━━━ Source data ━━━

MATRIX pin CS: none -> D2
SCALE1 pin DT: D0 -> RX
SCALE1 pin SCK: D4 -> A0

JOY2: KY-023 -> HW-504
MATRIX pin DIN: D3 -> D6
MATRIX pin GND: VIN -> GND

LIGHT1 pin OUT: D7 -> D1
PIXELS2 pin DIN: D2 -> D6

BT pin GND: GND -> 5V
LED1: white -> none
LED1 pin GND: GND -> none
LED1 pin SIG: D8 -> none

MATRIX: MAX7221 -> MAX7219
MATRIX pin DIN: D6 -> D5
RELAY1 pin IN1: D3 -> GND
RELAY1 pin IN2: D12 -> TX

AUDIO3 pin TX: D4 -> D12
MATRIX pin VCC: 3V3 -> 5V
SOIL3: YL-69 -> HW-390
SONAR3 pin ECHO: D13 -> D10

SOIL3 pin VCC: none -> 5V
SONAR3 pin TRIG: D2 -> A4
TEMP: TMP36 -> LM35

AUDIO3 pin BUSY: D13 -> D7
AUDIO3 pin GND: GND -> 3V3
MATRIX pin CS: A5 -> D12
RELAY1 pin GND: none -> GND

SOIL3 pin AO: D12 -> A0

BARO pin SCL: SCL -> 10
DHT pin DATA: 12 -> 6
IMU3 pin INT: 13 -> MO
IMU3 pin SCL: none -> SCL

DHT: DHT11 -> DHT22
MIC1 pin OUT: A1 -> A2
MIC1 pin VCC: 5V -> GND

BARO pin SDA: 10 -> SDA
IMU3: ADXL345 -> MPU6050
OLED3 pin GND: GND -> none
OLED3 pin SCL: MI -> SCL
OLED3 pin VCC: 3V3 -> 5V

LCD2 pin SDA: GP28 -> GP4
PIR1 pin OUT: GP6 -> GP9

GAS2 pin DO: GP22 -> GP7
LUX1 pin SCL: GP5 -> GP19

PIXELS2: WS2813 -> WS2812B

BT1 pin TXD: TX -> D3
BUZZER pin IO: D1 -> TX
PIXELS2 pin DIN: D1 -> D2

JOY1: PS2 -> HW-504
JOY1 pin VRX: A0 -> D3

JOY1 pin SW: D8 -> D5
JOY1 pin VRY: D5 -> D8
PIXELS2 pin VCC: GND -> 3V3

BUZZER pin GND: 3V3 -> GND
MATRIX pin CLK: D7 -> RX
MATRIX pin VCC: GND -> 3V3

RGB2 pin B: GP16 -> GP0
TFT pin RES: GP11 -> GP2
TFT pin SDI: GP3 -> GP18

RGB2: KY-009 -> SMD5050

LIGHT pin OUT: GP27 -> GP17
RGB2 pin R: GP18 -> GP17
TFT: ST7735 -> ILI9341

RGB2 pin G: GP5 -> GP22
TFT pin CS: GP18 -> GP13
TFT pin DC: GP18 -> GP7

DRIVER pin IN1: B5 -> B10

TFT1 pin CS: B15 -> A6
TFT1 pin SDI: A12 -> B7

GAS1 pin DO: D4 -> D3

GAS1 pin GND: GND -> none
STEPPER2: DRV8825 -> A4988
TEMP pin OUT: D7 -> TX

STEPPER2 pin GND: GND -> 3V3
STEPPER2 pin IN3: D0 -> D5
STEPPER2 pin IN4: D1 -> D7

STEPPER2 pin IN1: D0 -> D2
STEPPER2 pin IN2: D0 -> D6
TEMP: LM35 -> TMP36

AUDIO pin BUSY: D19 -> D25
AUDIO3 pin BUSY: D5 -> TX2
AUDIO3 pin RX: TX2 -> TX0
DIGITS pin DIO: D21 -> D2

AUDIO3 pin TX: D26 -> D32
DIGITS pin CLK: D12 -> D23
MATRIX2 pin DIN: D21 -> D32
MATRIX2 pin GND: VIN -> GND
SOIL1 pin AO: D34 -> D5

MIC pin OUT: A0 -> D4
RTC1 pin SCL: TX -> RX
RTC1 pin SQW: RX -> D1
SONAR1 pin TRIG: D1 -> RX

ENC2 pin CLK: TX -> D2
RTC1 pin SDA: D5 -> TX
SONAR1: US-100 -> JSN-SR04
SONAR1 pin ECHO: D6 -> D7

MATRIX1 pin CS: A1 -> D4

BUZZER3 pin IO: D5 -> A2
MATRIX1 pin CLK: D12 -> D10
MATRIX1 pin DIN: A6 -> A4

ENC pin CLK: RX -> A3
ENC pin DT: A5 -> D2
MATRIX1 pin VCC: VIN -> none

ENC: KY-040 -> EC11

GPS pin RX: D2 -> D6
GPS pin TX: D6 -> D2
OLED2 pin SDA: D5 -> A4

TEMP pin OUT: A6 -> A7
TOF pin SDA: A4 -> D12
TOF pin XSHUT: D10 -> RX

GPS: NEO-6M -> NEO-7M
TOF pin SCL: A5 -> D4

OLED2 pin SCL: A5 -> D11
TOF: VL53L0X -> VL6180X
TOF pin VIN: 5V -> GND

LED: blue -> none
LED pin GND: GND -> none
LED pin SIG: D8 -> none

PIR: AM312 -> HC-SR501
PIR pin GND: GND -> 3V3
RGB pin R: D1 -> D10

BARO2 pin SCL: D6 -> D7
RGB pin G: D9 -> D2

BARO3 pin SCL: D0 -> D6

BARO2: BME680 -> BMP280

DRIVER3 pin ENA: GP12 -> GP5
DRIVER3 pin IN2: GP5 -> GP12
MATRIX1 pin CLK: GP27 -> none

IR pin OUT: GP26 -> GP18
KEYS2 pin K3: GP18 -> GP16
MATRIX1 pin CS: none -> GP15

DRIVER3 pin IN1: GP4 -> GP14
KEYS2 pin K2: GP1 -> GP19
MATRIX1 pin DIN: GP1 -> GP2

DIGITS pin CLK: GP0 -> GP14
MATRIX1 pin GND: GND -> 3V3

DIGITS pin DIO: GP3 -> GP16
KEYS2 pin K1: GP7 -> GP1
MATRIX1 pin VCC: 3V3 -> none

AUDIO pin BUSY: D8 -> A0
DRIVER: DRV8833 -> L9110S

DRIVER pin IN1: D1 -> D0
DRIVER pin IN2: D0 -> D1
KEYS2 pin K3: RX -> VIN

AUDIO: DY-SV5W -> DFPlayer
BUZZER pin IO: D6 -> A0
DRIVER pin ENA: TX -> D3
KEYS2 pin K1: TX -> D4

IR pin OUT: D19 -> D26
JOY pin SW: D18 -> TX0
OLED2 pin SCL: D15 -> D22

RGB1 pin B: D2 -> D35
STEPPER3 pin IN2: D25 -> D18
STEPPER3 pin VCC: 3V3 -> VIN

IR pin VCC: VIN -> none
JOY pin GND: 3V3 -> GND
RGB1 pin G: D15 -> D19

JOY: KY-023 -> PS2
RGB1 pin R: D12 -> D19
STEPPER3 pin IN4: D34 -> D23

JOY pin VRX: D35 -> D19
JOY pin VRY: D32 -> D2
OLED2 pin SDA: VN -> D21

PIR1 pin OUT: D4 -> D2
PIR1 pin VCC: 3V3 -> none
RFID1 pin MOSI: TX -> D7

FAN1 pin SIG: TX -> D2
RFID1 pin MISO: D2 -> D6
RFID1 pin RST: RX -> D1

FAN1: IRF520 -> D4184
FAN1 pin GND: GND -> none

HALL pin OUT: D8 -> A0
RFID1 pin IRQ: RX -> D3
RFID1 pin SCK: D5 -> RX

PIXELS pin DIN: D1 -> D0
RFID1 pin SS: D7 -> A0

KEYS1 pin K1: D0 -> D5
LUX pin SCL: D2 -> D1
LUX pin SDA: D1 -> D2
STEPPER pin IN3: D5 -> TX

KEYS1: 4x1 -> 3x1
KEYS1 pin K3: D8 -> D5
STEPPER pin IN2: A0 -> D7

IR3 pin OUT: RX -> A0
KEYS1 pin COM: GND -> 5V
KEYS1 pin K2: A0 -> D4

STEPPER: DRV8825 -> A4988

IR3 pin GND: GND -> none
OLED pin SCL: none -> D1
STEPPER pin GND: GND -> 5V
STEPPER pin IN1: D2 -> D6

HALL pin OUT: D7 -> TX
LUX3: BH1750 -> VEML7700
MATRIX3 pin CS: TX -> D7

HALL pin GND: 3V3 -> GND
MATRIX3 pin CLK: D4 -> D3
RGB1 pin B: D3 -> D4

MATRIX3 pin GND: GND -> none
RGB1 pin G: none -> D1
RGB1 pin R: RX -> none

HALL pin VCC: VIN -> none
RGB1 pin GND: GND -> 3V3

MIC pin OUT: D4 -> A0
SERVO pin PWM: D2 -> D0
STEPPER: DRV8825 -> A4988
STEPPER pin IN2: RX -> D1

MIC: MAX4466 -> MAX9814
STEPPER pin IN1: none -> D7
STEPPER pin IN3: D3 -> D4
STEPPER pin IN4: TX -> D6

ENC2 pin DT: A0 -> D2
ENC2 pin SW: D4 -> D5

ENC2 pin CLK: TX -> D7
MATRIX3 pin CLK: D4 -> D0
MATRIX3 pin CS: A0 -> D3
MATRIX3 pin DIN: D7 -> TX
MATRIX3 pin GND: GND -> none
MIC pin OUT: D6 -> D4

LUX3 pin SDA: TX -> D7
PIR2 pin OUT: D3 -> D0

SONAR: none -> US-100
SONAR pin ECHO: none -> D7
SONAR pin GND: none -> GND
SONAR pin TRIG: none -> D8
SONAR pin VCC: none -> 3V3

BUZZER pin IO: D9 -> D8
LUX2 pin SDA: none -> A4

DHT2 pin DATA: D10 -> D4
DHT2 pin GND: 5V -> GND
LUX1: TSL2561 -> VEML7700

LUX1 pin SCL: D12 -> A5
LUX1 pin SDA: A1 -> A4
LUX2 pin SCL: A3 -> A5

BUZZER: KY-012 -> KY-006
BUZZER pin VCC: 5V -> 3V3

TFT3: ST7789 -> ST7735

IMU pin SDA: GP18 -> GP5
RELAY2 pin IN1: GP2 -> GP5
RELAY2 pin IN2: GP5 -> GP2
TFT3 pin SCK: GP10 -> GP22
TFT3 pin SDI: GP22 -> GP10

━━━

Exercise description → Return exactly the lines from the one containing "PIR2 pin OUT: D3 -> D0" through the last line of the records above, both included, and nothing else.

Answer space →
PIR2 pin OUT: D3 -> D0

SONAR: none -> US-100
SONAR pin ECHO: none -> D7
SONAR pin GND: none -> GND
SONAR pin TRIG: none -> D8
SONAR pin VCC: none -> 3V3

BUZZER pin IO: D9 -> D8
LUX2 pin SDA: none -> A4

DHT2 pin DATA: D10 -> D4
DHT2 pin GND: 5V -> GND
LUX1: TSL2561 -> VEML7700

LUX1 pin SCL: D12 -> A5
LUX1 pin SDA: A1 -> A4
LUX2 pin SCL: A3 -> A5

BUZZER: KY-012 -> KY-006
BUZZER pin VCC: 5V -> 3V3

TFT3: ST7789 -> ST7735

IMU pin SDA: GP18 -> GP5
RELAY2 pin IN1: GP2 -> GP5
RELAY2 pin IN2: GP5 -> GP2
TFT3 pin SCK: GP10 -> GP22
TFT3 pin SDI: GP22 -> GP10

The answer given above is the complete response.